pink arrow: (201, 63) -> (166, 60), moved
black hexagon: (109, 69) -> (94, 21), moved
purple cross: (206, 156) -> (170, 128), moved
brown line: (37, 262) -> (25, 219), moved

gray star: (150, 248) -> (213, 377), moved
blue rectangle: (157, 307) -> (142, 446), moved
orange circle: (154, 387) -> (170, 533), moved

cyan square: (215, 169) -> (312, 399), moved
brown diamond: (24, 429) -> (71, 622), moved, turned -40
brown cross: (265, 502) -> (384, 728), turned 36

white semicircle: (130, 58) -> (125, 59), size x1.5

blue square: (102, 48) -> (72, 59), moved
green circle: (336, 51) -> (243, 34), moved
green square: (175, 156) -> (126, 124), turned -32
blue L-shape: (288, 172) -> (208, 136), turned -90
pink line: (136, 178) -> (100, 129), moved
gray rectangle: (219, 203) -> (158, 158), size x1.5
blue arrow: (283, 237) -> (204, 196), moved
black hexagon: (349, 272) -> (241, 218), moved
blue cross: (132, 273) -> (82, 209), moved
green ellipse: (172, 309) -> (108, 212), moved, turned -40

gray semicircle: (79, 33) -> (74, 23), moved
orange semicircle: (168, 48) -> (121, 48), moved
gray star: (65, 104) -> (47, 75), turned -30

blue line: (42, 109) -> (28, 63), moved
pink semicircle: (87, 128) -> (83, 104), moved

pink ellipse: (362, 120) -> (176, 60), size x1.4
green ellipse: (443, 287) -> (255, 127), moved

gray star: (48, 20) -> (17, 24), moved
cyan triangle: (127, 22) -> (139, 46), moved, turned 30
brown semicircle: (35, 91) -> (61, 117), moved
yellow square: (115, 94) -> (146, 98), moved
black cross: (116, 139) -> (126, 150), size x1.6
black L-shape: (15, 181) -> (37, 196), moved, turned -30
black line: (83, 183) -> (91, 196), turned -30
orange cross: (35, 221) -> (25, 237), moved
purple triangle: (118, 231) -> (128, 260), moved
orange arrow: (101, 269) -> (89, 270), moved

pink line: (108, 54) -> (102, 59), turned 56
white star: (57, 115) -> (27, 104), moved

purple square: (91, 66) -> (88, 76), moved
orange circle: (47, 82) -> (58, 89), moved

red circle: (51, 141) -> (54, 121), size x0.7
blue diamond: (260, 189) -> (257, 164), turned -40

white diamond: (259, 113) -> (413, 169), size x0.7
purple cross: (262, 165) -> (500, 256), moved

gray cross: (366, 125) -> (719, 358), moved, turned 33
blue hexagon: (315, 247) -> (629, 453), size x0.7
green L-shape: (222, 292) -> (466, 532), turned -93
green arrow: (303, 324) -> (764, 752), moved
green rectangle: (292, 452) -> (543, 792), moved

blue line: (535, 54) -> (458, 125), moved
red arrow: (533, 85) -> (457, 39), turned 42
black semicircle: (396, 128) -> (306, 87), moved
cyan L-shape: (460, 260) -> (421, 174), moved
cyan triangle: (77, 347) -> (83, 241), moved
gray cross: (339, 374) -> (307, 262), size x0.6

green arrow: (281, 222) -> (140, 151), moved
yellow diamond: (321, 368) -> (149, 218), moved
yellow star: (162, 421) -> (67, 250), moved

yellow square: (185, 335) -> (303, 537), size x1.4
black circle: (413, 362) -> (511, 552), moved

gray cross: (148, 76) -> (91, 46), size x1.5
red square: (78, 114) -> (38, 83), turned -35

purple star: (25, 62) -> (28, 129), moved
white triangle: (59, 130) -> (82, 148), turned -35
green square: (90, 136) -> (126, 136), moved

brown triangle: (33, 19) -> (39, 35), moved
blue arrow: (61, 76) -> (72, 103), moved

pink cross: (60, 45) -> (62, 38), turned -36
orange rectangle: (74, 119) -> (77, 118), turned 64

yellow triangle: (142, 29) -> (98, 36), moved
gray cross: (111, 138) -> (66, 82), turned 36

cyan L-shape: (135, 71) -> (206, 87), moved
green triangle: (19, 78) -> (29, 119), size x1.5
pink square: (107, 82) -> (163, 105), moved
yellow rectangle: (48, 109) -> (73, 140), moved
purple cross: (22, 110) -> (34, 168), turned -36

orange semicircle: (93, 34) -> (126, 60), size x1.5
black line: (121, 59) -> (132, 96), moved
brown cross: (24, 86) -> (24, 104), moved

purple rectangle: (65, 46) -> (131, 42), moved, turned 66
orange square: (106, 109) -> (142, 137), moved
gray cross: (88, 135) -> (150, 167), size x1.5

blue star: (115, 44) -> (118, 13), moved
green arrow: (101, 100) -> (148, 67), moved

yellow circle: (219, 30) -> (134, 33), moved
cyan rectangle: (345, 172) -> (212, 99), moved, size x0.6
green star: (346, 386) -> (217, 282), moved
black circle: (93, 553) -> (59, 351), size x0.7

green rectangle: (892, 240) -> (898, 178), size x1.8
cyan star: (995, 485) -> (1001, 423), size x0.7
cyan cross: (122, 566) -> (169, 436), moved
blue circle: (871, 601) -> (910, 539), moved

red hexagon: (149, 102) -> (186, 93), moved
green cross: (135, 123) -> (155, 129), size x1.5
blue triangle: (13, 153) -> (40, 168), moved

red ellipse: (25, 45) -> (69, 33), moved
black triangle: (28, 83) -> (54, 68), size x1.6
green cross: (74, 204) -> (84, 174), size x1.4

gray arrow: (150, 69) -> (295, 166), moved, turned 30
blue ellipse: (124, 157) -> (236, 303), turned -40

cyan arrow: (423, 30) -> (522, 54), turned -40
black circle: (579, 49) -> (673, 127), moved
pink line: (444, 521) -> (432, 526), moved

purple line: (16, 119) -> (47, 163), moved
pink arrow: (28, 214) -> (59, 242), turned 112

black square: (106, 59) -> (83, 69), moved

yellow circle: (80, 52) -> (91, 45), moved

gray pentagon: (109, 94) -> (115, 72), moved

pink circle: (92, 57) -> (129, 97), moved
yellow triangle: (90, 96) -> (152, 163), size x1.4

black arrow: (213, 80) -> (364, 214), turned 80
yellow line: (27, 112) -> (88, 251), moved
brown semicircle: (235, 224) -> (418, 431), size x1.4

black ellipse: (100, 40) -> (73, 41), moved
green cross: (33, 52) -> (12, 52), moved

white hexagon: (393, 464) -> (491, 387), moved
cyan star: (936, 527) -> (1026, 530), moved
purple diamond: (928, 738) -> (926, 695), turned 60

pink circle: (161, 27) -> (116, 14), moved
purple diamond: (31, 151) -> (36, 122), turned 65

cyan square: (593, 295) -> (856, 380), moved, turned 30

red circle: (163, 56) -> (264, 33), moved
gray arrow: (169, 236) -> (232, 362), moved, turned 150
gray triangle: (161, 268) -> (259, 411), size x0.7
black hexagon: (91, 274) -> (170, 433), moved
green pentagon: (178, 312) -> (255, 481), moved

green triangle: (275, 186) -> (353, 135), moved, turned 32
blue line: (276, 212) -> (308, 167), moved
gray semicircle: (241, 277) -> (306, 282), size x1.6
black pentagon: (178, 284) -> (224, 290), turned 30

----

### Exercise:
All lines of the data above must be returned exactly.

### Task solution:
pink arrow: (201, 63) -> (166, 60), moved
black hexagon: (109, 69) -> (94, 21), moved
purple cross: (206, 156) -> (170, 128), moved
brown line: (37, 262) -> (25, 219), moved

gray star: (150, 248) -> (213, 377), moved
blue rectangle: (157, 307) -> (142, 446), moved
orange circle: (154, 387) -> (170, 533), moved

cyan square: (215, 169) -> (312, 399), moved
brown diamond: (24, 429) -> (71, 622), moved, turned -40
brown cross: (265, 502) -> (384, 728), turned 36

white semicircle: (130, 58) -> (125, 59), size x1.5

blue square: (102, 48) -> (72, 59), moved
green circle: (336, 51) -> (243, 34), moved
green square: (175, 156) -> (126, 124), turned -32
blue L-shape: (288, 172) -> (208, 136), turned -90
pink line: (136, 178) -> (100, 129), moved
gray rectangle: (219, 203) -> (158, 158), size x1.5
blue arrow: (283, 237) -> (204, 196), moved
black hexagon: (349, 272) -> (241, 218), moved
blue cross: (132, 273) -> (82, 209), moved
green ellipse: (172, 309) -> (108, 212), moved, turned -40

gray semicircle: (79, 33) -> (74, 23), moved
orange semicircle: (168, 48) -> (121, 48), moved
gray star: (65, 104) -> (47, 75), turned -30

blue line: (42, 109) -> (28, 63), moved
pink semicircle: (87, 128) -> (83, 104), moved

pink ellipse: (362, 120) -> (176, 60), size x1.4
green ellipse: (443, 287) -> (255, 127), moved

gray star: (48, 20) -> (17, 24), moved
cyan triangle: (127, 22) -> (139, 46), moved, turned 30
brown semicircle: (35, 91) -> (61, 117), moved
yellow square: (115, 94) -> (146, 98), moved
black cross: (116, 139) -> (126, 150), size x1.6
black L-shape: (15, 181) -> (37, 196), moved, turned -30
black line: (83, 183) -> (91, 196), turned -30
orange cross: (35, 221) -> (25, 237), moved
purple triangle: (118, 231) -> (128, 260), moved
orange arrow: (101, 269) -> (89, 270), moved

pink line: (108, 54) -> (102, 59), turned 56
white star: (57, 115) -> (27, 104), moved

purple square: (91, 66) -> (88, 76), moved
orange circle: (47, 82) -> (58, 89), moved

red circle: (51, 141) -> (54, 121), size x0.7
blue diamond: (260, 189) -> (257, 164), turned -40

white diamond: (259, 113) -> (413, 169), size x0.7
purple cross: (262, 165) -> (500, 256), moved

gray cross: (366, 125) -> (719, 358), moved, turned 33
blue hexagon: (315, 247) -> (629, 453), size x0.7
green L-shape: (222, 292) -> (466, 532), turned -93
green arrow: (303, 324) -> (764, 752), moved
green rectangle: (292, 452) -> (543, 792), moved

blue line: (535, 54) -> (458, 125), moved
red arrow: (533, 85) -> (457, 39), turned 42
black semicircle: (396, 128) -> (306, 87), moved
cyan L-shape: (460, 260) -> (421, 174), moved
cyan triangle: (77, 347) -> (83, 241), moved
gray cross: (339, 374) -> (307, 262), size x0.6

green arrow: (281, 222) -> (140, 151), moved
yellow diamond: (321, 368) -> (149, 218), moved
yellow star: (162, 421) -> (67, 250), moved

yellow square: (185, 335) -> (303, 537), size x1.4
black circle: (413, 362) -> (511, 552), moved

gray cross: (148, 76) -> (91, 46), size x1.5
red square: (78, 114) -> (38, 83), turned -35

purple star: (25, 62) -> (28, 129), moved
white triangle: (59, 130) -> (82, 148), turned -35
green square: (90, 136) -> (126, 136), moved

brown triangle: (33, 19) -> (39, 35), moved
blue arrow: (61, 76) -> (72, 103), moved

pink cross: (60, 45) -> (62, 38), turned -36
orange rectangle: (74, 119) -> (77, 118), turned 64

yellow triangle: (142, 29) -> (98, 36), moved
gray cross: (111, 138) -> (66, 82), turned 36

cyan L-shape: (135, 71) -> (206, 87), moved
green triangle: (19, 78) -> (29, 119), size x1.5
pink square: (107, 82) -> (163, 105), moved
yellow rectangle: (48, 109) -> (73, 140), moved
purple cross: (22, 110) -> (34, 168), turned -36

orange semicircle: (93, 34) -> (126, 60), size x1.5
black line: (121, 59) -> (132, 96), moved
brown cross: (24, 86) -> (24, 104), moved

purple rectangle: (65, 46) -> (131, 42), moved, turned 66
orange square: (106, 109) -> (142, 137), moved
gray cross: (88, 135) -> (150, 167), size x1.5

blue star: (115, 44) -> (118, 13), moved
green arrow: (101, 100) -> (148, 67), moved

yellow circle: (219, 30) -> (134, 33), moved
cyan rectangle: (345, 172) -> (212, 99), moved, size x0.6
green star: (346, 386) -> (217, 282), moved
black circle: (93, 553) -> (59, 351), size x0.7

green rectangle: (892, 240) -> (898, 178), size x1.8
cyan star: (995, 485) -> (1001, 423), size x0.7
cyan cross: (122, 566) -> (169, 436), moved
blue circle: (871, 601) -> (910, 539), moved

red hexagon: (149, 102) -> (186, 93), moved
green cross: (135, 123) -> (155, 129), size x1.5
blue triangle: (13, 153) -> (40, 168), moved

red ellipse: (25, 45) -> (69, 33), moved
black triangle: (28, 83) -> (54, 68), size x1.6
green cross: (74, 204) -> (84, 174), size x1.4

gray arrow: (150, 69) -> (295, 166), moved, turned 30
blue ellipse: (124, 157) -> (236, 303), turned -40

cyan arrow: (423, 30) -> (522, 54), turned -40
black circle: (579, 49) -> (673, 127), moved
pink line: (444, 521) -> (432, 526), moved

purple line: (16, 119) -> (47, 163), moved
pink arrow: (28, 214) -> (59, 242), turned 112

black square: (106, 59) -> (83, 69), moved

yellow circle: (80, 52) -> (91, 45), moved

gray pentagon: (109, 94) -> (115, 72), moved

pink circle: (92, 57) -> (129, 97), moved
yellow triangle: (90, 96) -> (152, 163), size x1.4

black arrow: (213, 80) -> (364, 214), turned 80
yellow line: (27, 112) -> (88, 251), moved
brown semicircle: (235, 224) -> (418, 431), size x1.4

black ellipse: (100, 40) -> (73, 41), moved
green cross: (33, 52) -> (12, 52), moved

white hexagon: (393, 464) -> (491, 387), moved
cyan star: (936, 527) -> (1026, 530), moved
purple diamond: (928, 738) -> (926, 695), turned 60

pink circle: (161, 27) -> (116, 14), moved
purple diamond: (31, 151) -> (36, 122), turned 65

cyan square: (593, 295) -> (856, 380), moved, turned 30

red circle: (163, 56) -> (264, 33), moved
gray arrow: (169, 236) -> (232, 362), moved, turned 150
gray triangle: (161, 268) -> (259, 411), size x0.7
black hexagon: (91, 274) -> (170, 433), moved
green pentagon: (178, 312) -> (255, 481), moved

green triangle: (275, 186) -> (353, 135), moved, turned 32
blue line: (276, 212) -> (308, 167), moved
gray semicircle: (241, 277) -> (306, 282), size x1.6
black pentagon: (178, 284) -> (224, 290), turned 30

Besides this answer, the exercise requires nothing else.